WHAT IS EXPECTED » Extract each line in the listing below that contains the word "Does", and reproduce those lines in full.

___ DATA ROWS ___

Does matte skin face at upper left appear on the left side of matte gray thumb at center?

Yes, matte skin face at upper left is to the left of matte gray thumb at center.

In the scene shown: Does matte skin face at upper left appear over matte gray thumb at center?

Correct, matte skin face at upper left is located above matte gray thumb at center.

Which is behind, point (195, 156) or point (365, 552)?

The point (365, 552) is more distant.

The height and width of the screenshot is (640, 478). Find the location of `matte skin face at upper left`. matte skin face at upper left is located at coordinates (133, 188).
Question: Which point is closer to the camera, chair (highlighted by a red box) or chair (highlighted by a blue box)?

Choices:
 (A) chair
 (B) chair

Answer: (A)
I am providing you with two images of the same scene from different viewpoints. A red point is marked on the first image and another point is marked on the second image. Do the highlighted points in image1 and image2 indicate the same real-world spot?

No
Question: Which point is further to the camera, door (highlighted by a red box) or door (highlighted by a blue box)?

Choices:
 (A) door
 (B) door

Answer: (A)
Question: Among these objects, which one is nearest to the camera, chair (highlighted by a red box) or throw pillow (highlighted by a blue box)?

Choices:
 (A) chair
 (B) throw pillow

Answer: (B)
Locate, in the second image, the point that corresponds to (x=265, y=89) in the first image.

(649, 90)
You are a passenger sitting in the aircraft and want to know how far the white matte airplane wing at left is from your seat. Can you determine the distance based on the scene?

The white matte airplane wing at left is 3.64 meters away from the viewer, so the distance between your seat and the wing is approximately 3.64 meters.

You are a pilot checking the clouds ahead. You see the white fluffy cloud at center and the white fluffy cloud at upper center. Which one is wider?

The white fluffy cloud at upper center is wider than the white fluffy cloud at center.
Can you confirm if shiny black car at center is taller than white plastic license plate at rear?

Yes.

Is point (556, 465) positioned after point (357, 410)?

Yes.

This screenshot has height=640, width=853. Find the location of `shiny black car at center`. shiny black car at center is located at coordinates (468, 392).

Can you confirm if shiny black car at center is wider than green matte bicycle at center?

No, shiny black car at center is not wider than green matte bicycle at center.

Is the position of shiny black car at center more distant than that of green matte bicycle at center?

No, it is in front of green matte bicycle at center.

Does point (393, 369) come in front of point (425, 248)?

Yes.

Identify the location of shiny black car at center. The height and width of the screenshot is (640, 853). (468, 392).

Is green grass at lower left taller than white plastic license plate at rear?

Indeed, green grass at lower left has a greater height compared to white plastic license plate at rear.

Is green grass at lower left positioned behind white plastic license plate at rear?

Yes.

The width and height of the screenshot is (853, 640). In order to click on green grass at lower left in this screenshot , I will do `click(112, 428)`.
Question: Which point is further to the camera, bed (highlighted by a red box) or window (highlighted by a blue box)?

___

OUTPUT OF THE TASK »
Does matte skin face at upper left appear on the left side of matte gray thumb at center?
In the scene shown: Does matte skin face at upper left appear over matte gray thumb at center?
Does point (393, 369) come in front of point (425, 248)?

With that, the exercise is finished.